Problem details: Your output should be everything below from the line containing "brown brick J17 level 4 -> none" down to the line containing "orange plate J7", both ends included, copied exactly, with pictures left out.
(Records to process begins)
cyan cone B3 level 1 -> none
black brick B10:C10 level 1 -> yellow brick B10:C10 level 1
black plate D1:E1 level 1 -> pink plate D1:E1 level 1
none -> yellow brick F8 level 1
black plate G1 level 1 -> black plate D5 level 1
(Records to process ends)
(Records to process begins)
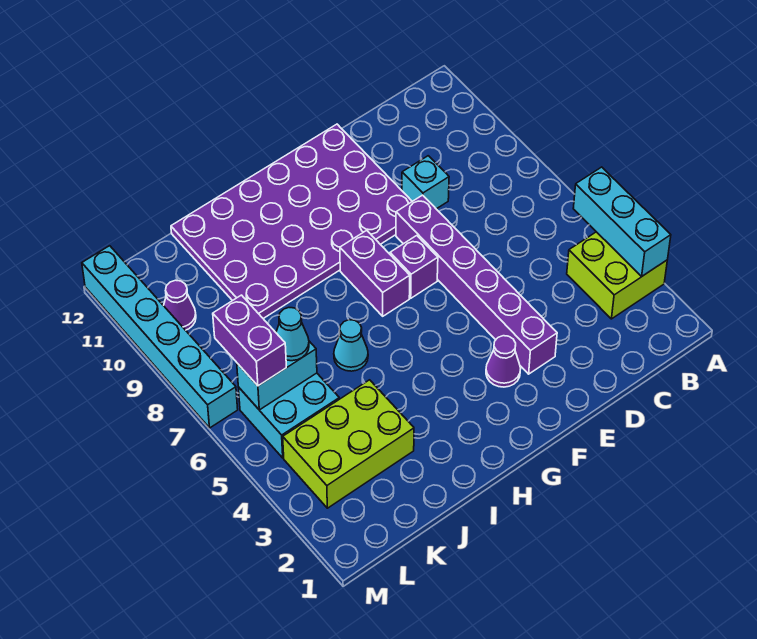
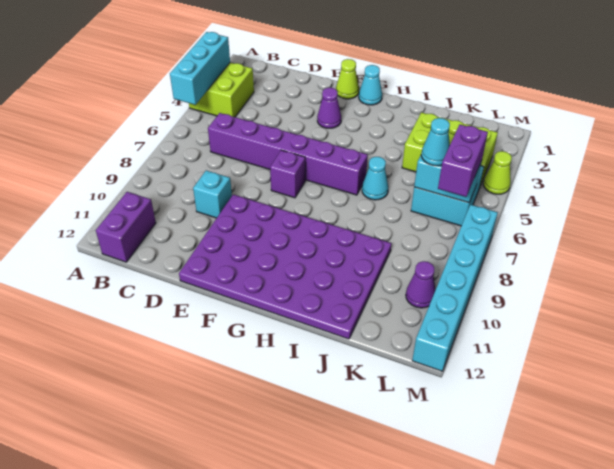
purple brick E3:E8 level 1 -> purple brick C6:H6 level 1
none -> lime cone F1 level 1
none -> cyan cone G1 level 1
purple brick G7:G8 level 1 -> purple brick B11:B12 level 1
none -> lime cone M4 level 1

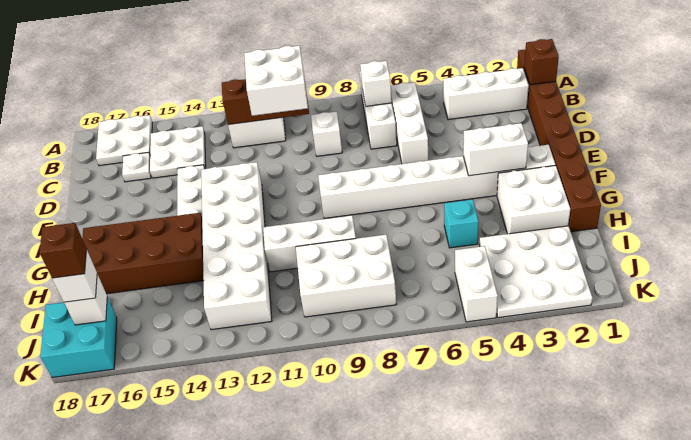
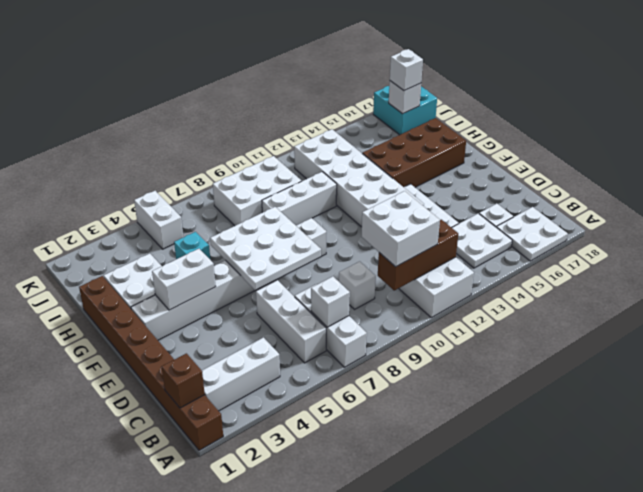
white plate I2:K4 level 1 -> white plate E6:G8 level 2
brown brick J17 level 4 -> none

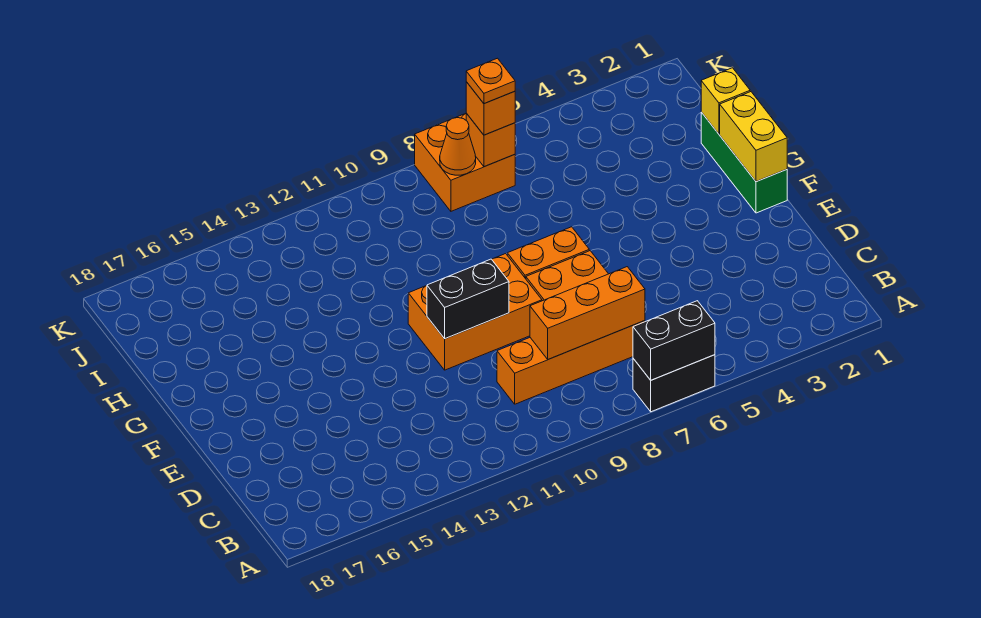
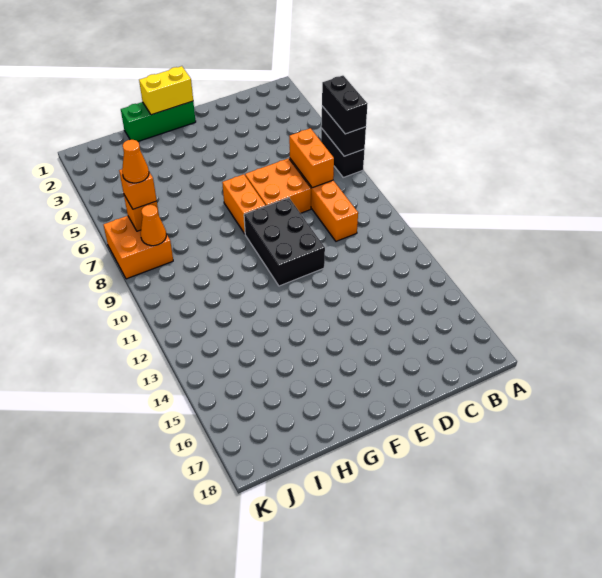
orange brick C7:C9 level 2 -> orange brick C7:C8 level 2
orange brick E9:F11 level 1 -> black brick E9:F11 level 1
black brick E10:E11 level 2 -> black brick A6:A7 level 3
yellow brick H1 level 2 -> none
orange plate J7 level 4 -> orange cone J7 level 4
(Records to process ends)
(Records to process begins)
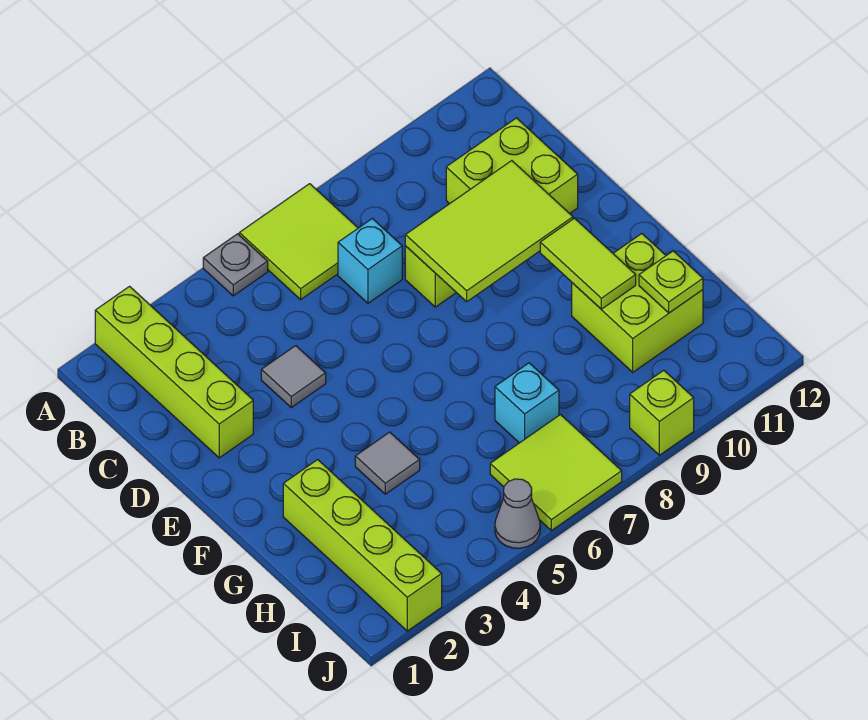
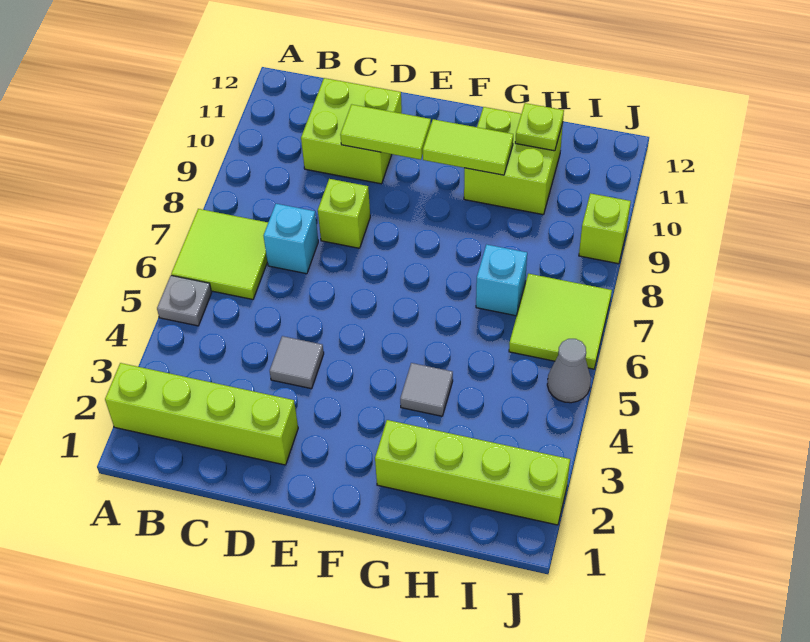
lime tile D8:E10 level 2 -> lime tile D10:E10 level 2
(Records to process ends)
Task solution:
brown brick J17 level 4 -> none

orange brick C7:C9 level 2 -> orange brick C7:C8 level 2
orange brick E9:F11 level 1 -> black brick E9:F11 level 1
black brick E10:E11 level 2 -> black brick A6:A7 level 3
yellow brick H1 level 2 -> none
orange plate J7 level 4 -> orange cone J7 level 4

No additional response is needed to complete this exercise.